All lines from the one with "Q3: NMOS BSS138" through the final line below are to be reproduced exactly; omit the others.

(Difference listings)
------------

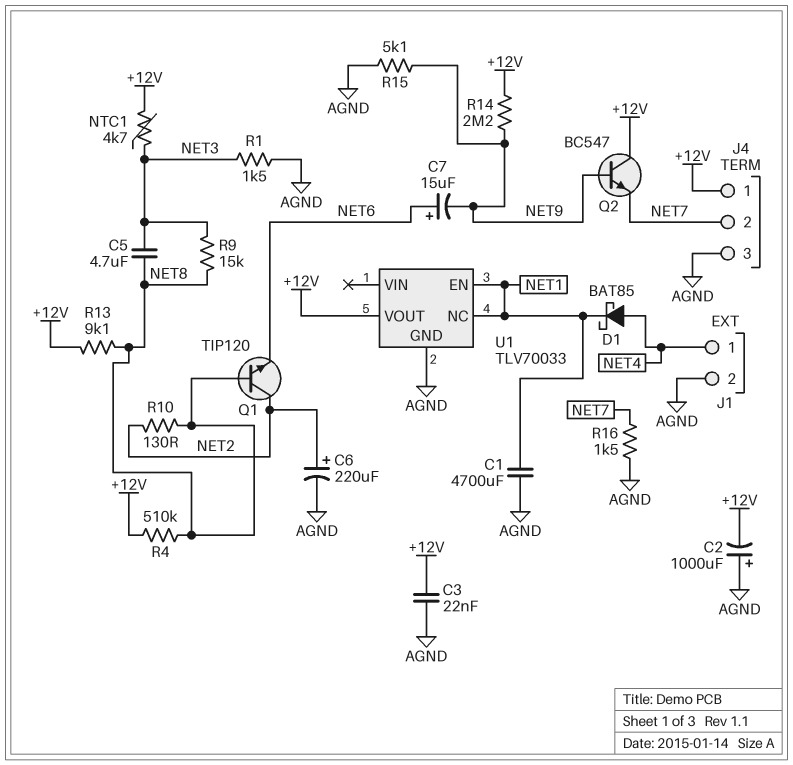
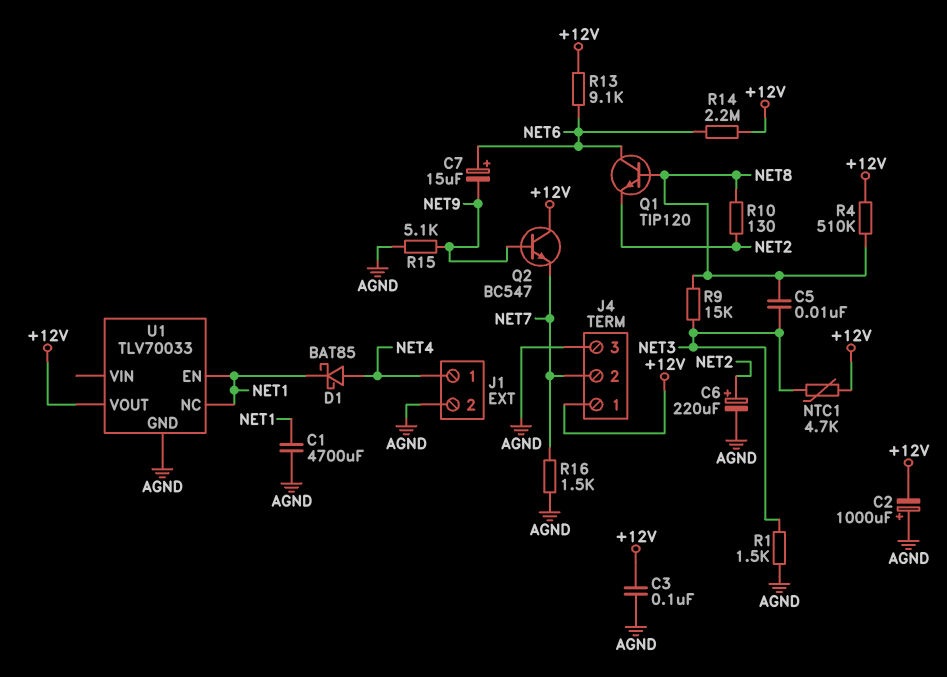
C3: 22nF (+12V, AGND) -> 100nF (+12V, AGND)
C5: 4.7uF (NET3, NET8) -> 10nF (NET3, NET8)
Q1: NPN TIP120 (B NET8, C NET2, E NET6) -> NPN TIP120 (B NET8, C NET6, E NET2)
R13: 9.1k (+12V, NET8) -> 9.1k (+12V, NET6)
R14: 2.2M (+12V, NET9) -> 2.2M (+12V, NET6)

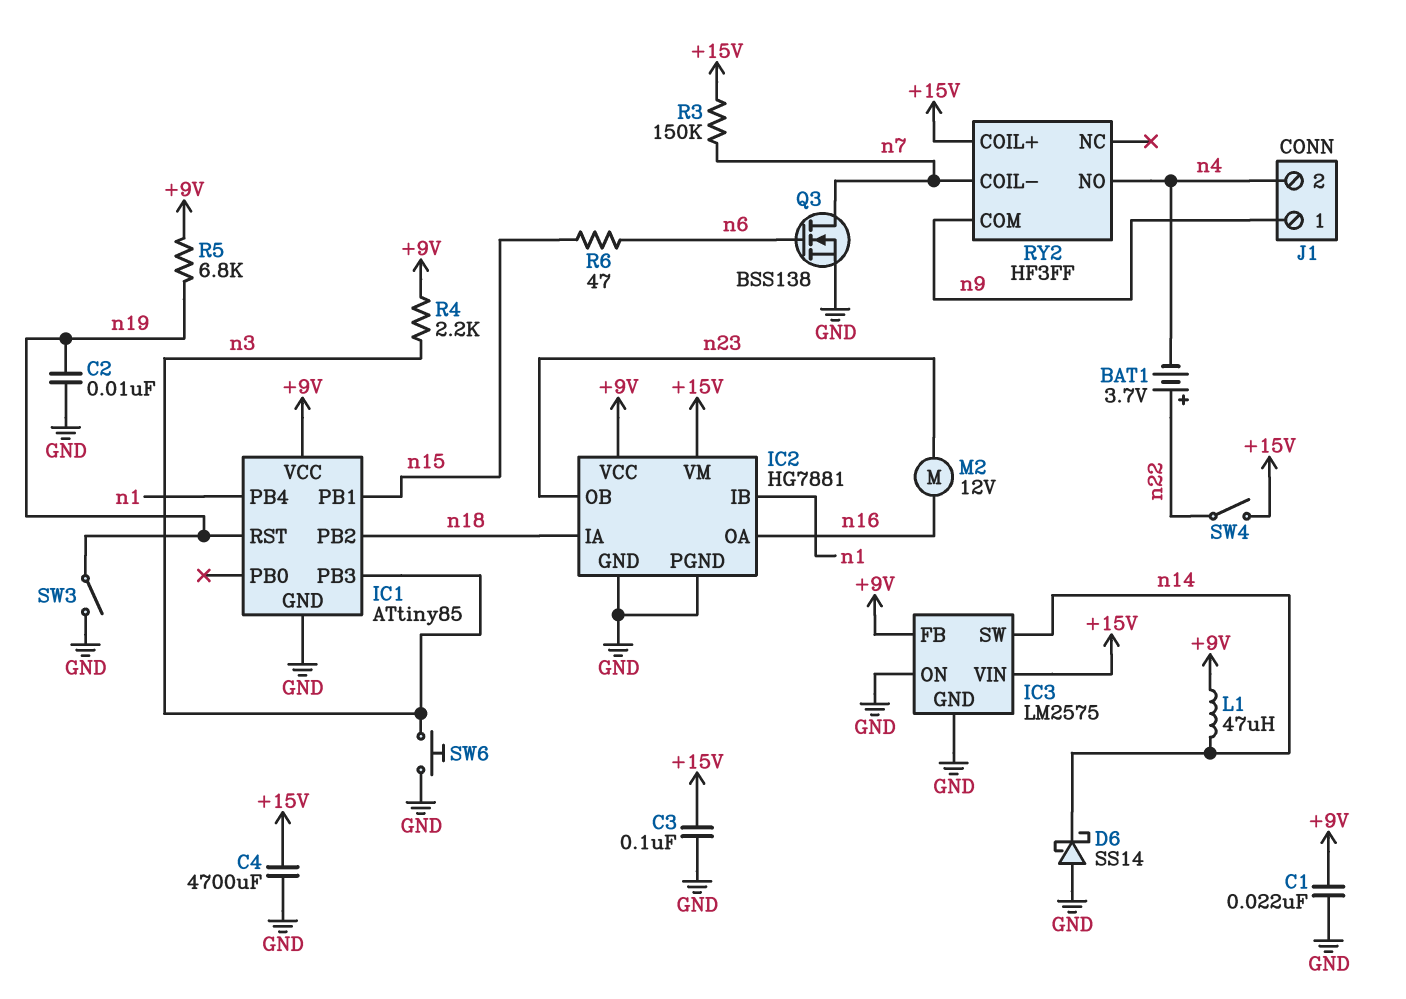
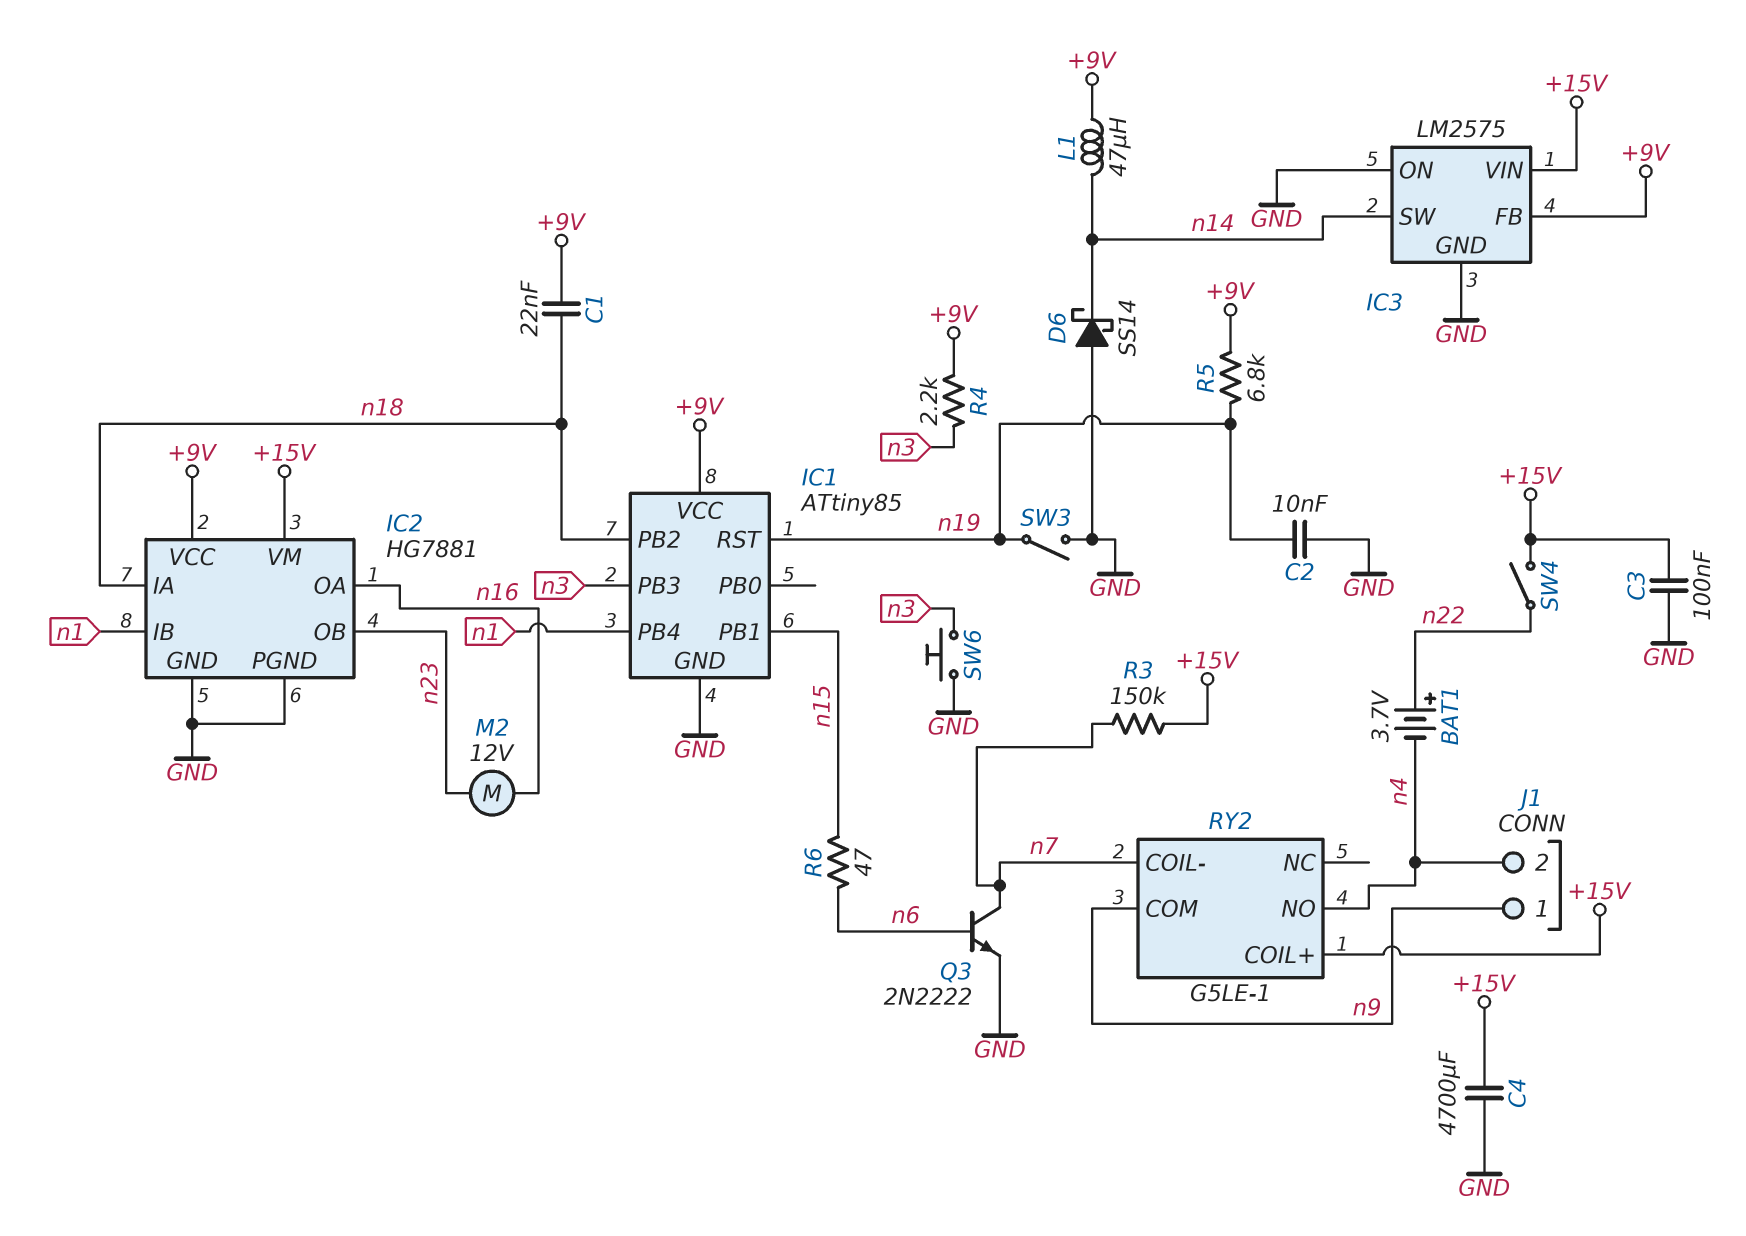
C1: 22nF (+9V, GND) -> 22nF (+9V, n18)
Q3: NMOS BSS138 (G n6, D n7, S GND) -> NPN 2N2222 (B n6, C n7, E GND)
RY2: HF3FF -> G5LE-1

------------

→ Response to the task
Q3: NMOS BSS138 (G n6, D n7, S GND) -> NPN 2N2222 (B n6, C n7, E GND)
RY2: HF3FF -> G5LE-1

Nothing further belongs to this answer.